[RECORD EXTRACTS Boundary: Start]

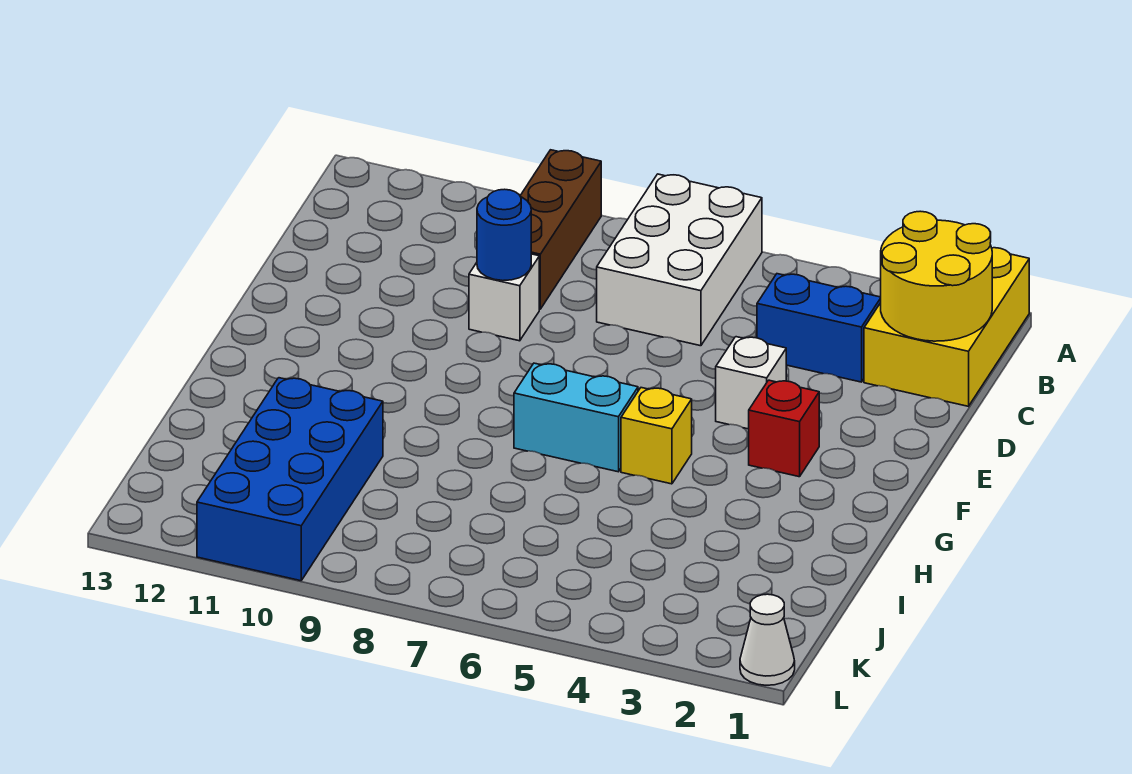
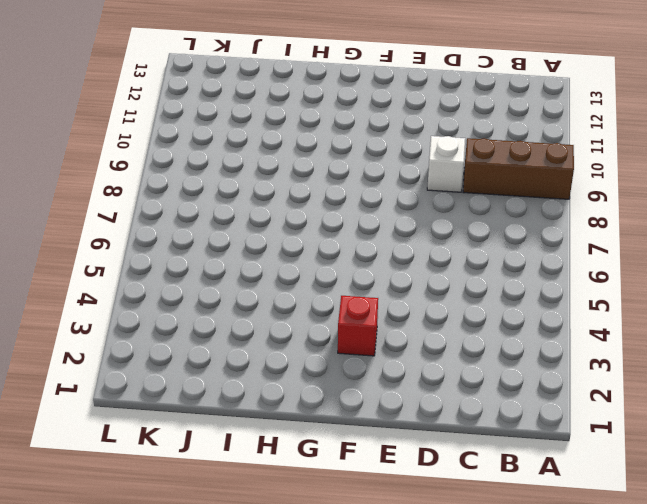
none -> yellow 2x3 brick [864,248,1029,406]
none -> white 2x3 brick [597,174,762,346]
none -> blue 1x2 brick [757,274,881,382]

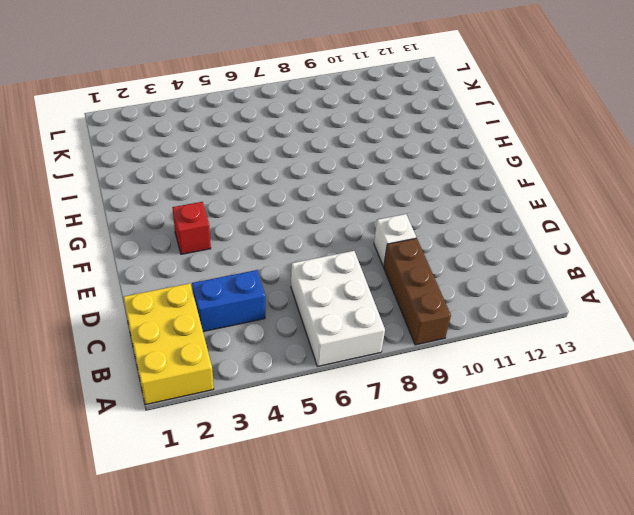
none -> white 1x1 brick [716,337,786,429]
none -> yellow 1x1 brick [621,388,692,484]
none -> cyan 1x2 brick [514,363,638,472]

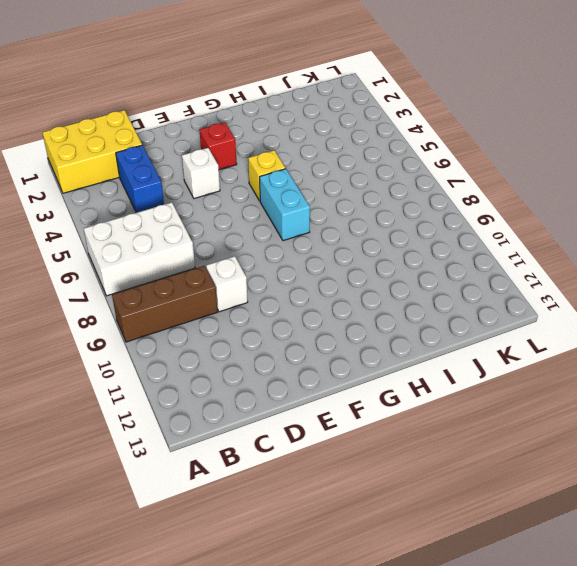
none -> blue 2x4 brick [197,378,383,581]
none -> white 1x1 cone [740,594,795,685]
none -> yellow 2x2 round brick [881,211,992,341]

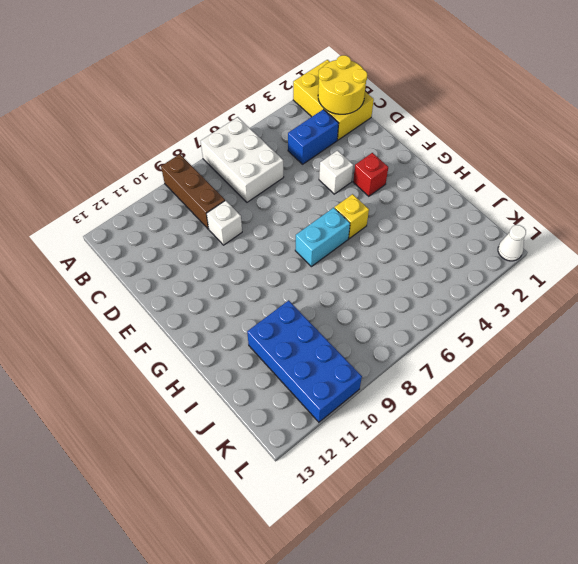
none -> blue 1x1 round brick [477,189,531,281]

[RECORD EXTRACTS Boundary: End]
[RECORD EXTRACTS Boundary: Start]

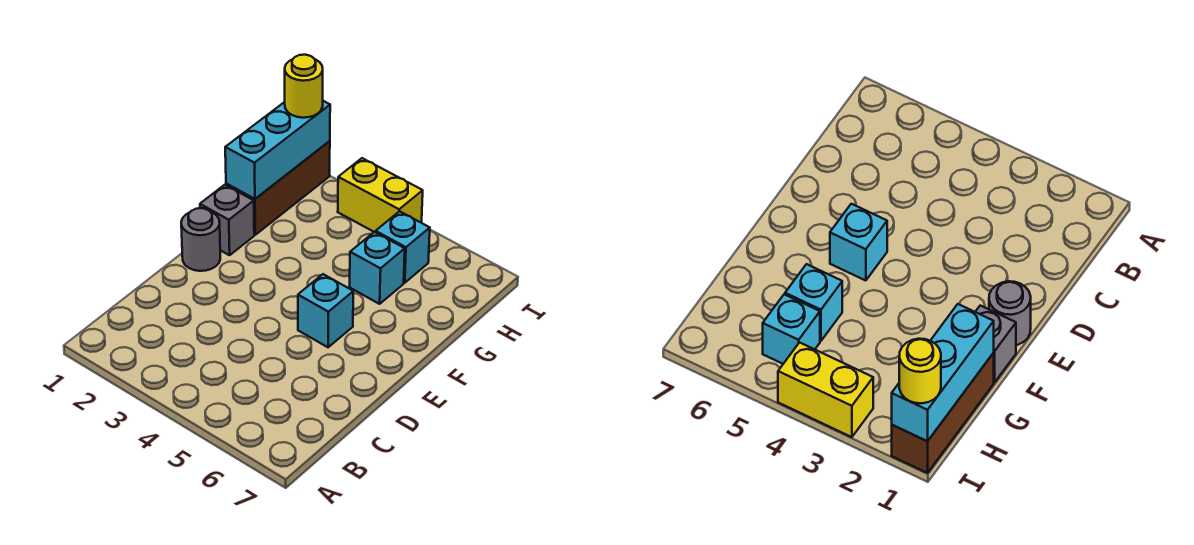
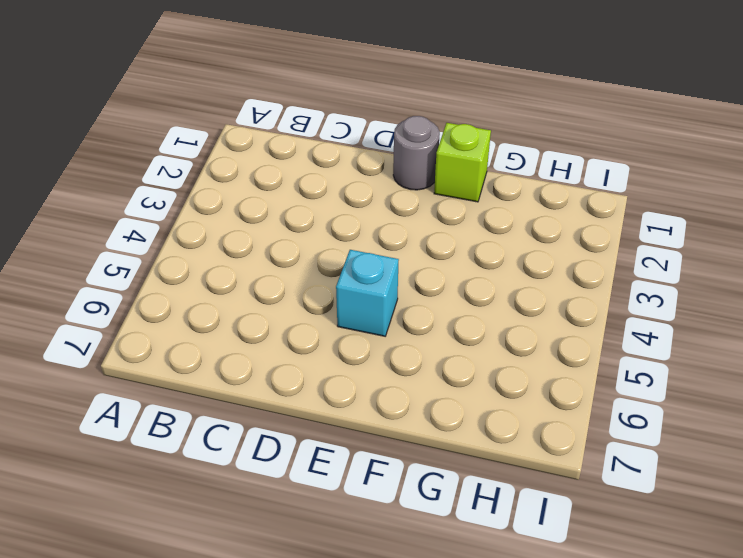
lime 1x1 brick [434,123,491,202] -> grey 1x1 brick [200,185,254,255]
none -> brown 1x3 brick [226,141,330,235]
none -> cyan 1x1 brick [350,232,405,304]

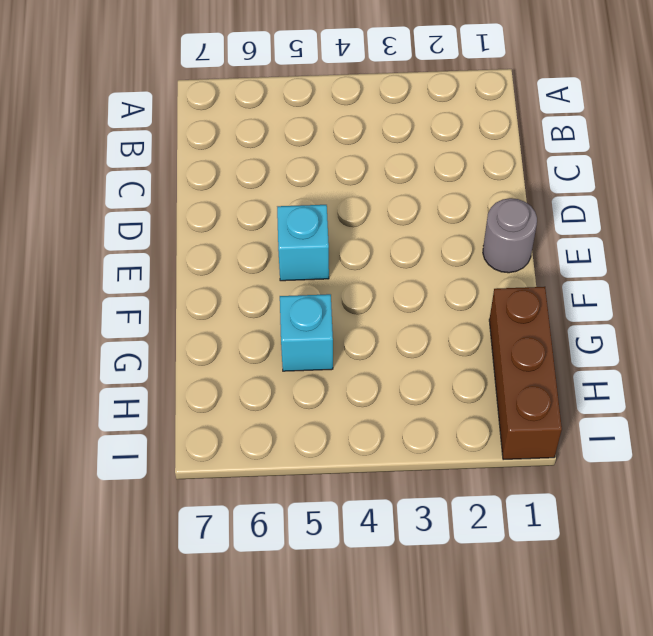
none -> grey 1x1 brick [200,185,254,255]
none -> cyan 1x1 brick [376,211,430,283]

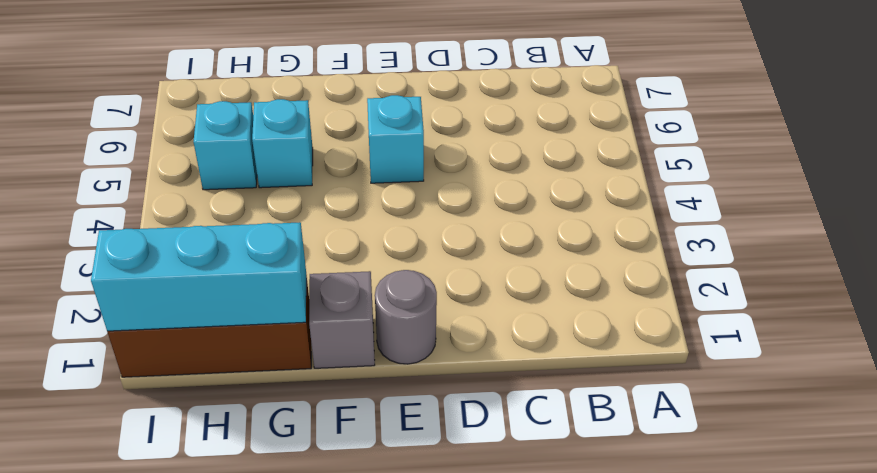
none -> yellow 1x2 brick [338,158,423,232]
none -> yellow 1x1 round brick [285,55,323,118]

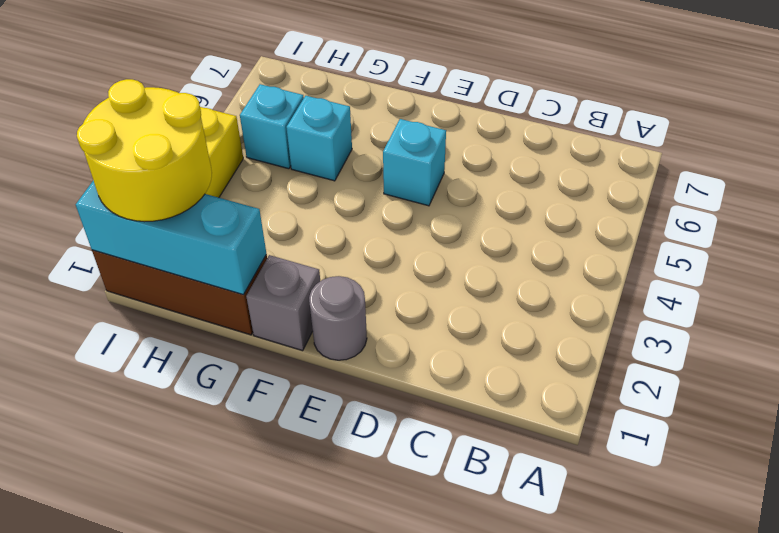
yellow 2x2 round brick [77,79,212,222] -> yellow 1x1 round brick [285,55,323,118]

[RECORD EXTRACTS Boundary: End]

◆ AIM OF THE EXERCISE: Exact copy, no pictures. Write out the lines in the entries above, starting with the line with "none -> yellow 1x1 round" and going on through the line with "yellow 2x2 round brick [77,79,212,222]", keeping both.

◆ SOLUTION FOR THIS TASK:
none -> yellow 1x1 round brick [285,55,323,118]

yellow 2x2 round brick [77,79,212,222] -> yellow 1x1 round brick [285,55,323,118]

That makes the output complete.